### TASK ITEM
Without changing a word, repeat the data, and include no pictures.

### INPUT DATA

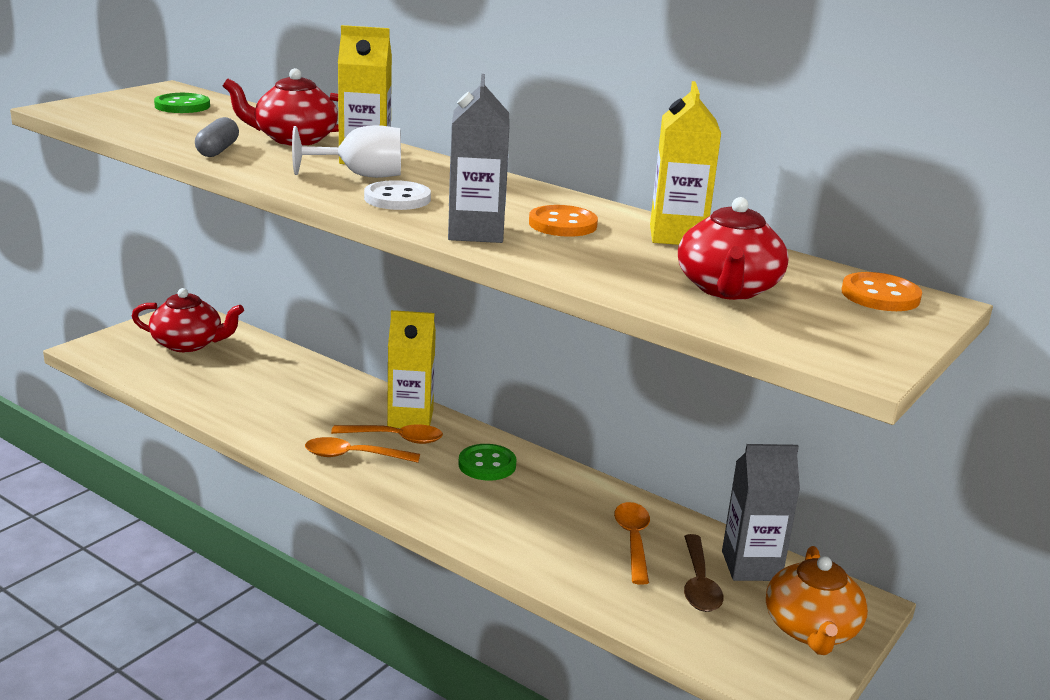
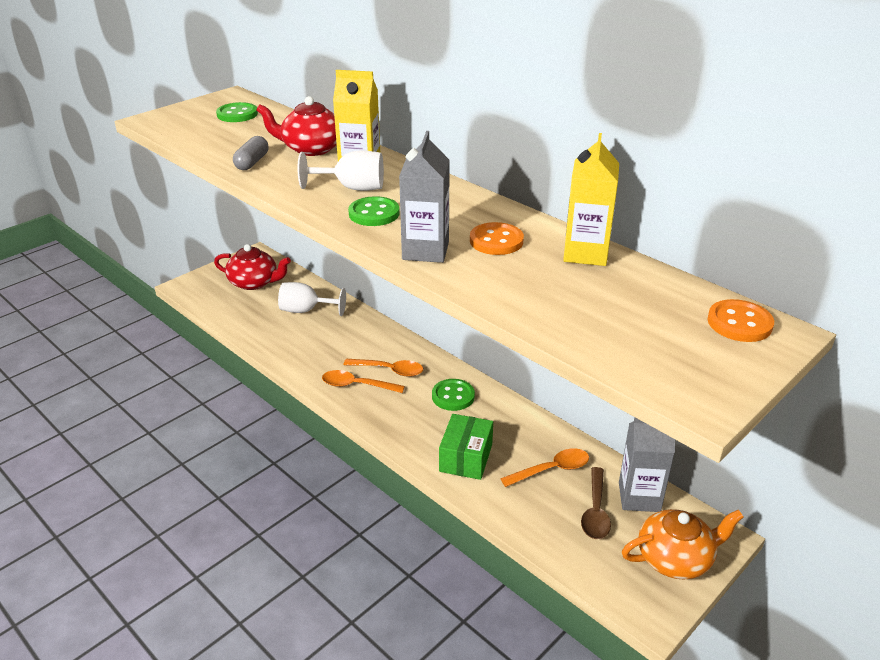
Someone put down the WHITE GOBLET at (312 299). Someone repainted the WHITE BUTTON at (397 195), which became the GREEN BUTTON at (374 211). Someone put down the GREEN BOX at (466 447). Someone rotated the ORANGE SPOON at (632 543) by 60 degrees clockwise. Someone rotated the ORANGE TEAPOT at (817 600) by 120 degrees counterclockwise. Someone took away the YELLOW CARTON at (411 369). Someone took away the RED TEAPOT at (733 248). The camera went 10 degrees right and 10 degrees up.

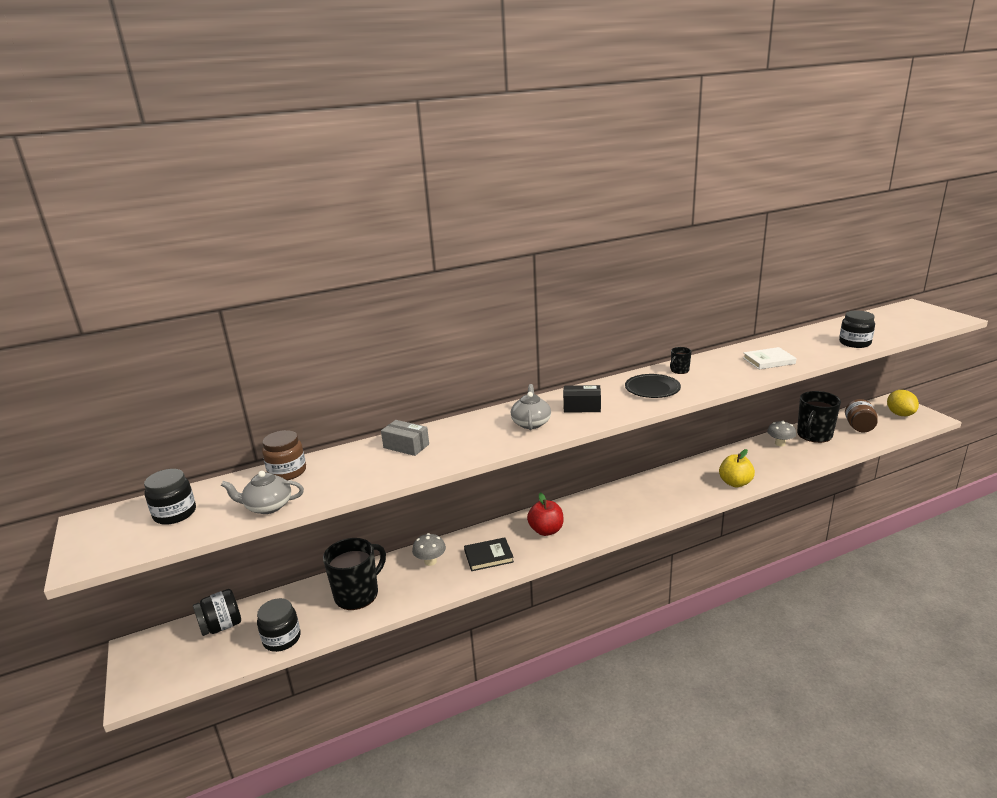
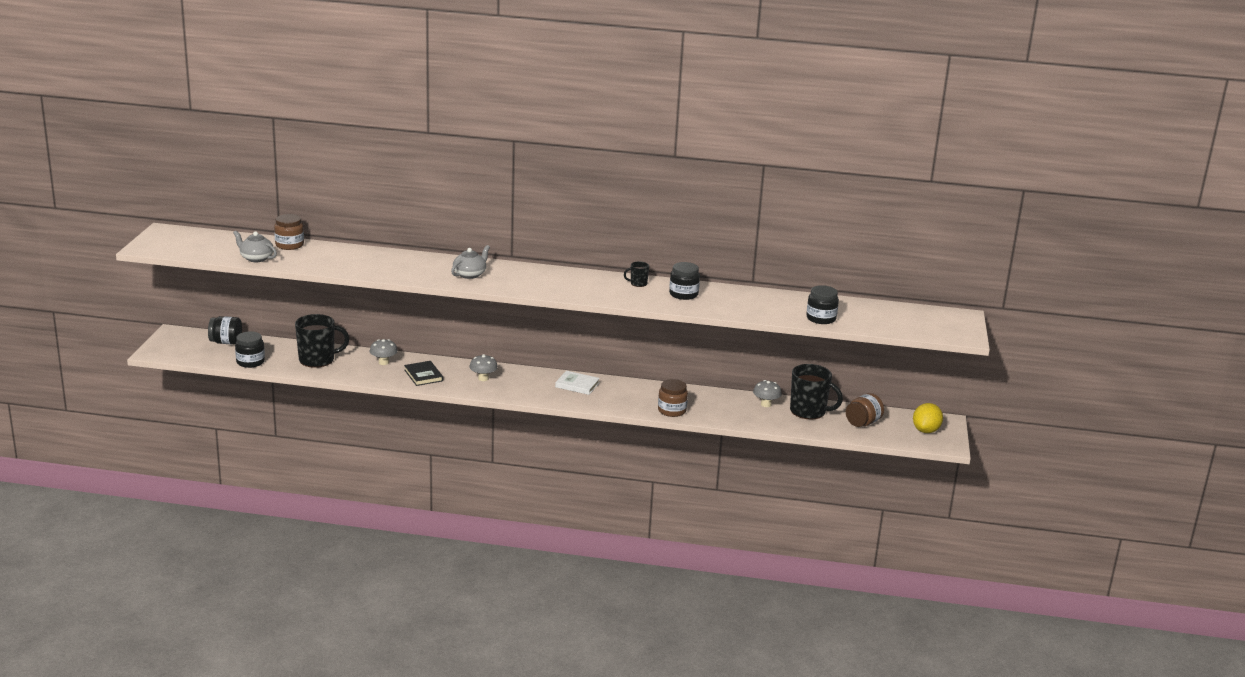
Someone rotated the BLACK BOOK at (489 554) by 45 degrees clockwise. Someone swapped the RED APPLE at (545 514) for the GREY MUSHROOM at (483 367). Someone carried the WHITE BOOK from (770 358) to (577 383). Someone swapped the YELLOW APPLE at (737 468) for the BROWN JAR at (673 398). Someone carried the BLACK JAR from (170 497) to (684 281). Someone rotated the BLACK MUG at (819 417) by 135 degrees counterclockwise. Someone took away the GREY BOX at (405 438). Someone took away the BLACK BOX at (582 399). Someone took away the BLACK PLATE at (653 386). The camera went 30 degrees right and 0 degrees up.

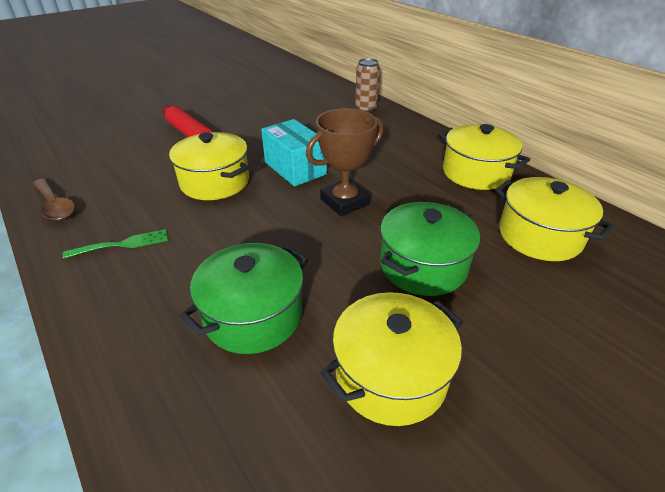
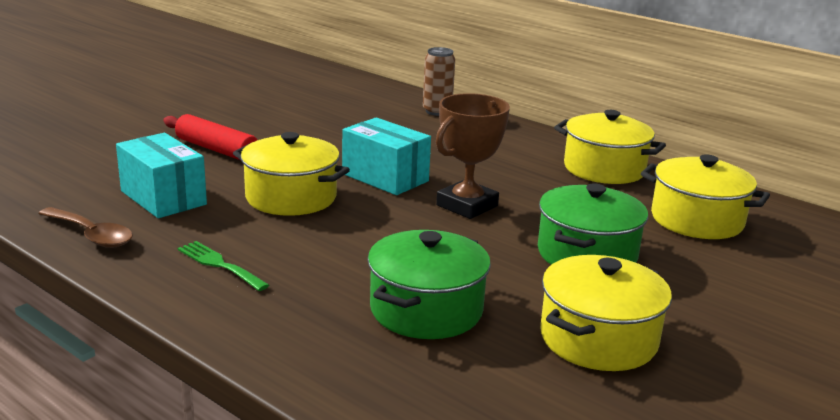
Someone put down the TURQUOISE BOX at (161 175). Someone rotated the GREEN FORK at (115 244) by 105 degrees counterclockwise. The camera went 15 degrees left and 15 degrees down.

### WRITTEN SOLUTION
Someone put down the WHITE GOBLET at (312 299). Someone repainted the WHITE BUTTON at (397 195), which became the GREEN BUTTON at (374 211). Someone put down the GREEN BOX at (466 447). Someone rotated the ORANGE SPOON at (632 543) by 60 degrees clockwise. Someone rotated the ORANGE TEAPOT at (817 600) by 120 degrees counterclockwise. Someone took away the YELLOW CARTON at (411 369). Someone took away the RED TEAPOT at (733 248). The camera went 10 degrees right and 10 degrees up.

Someone rotated the BLACK BOOK at (489 554) by 45 degrees clockwise. Someone swapped the RED APPLE at (545 514) for the GREY MUSHROOM at (483 367). Someone carried the WHITE BOOK from (770 358) to (577 383). Someone swapped the YELLOW APPLE at (737 468) for the BROWN JAR at (673 398). Someone carried the BLACK JAR from (170 497) to (684 281). Someone rotated the BLACK MUG at (819 417) by 135 degrees counterclockwise. Someone took away the GREY BOX at (405 438). Someone took away the BLACK BOX at (582 399). Someone took away the BLACK PLATE at (653 386). The camera went 30 degrees right and 0 degrees up.

Someone put down the TURQUOISE BOX at (161 175). Someone rotated the GREEN FORK at (115 244) by 105 degrees counterclockwise. The camera went 15 degrees left and 15 degrees down.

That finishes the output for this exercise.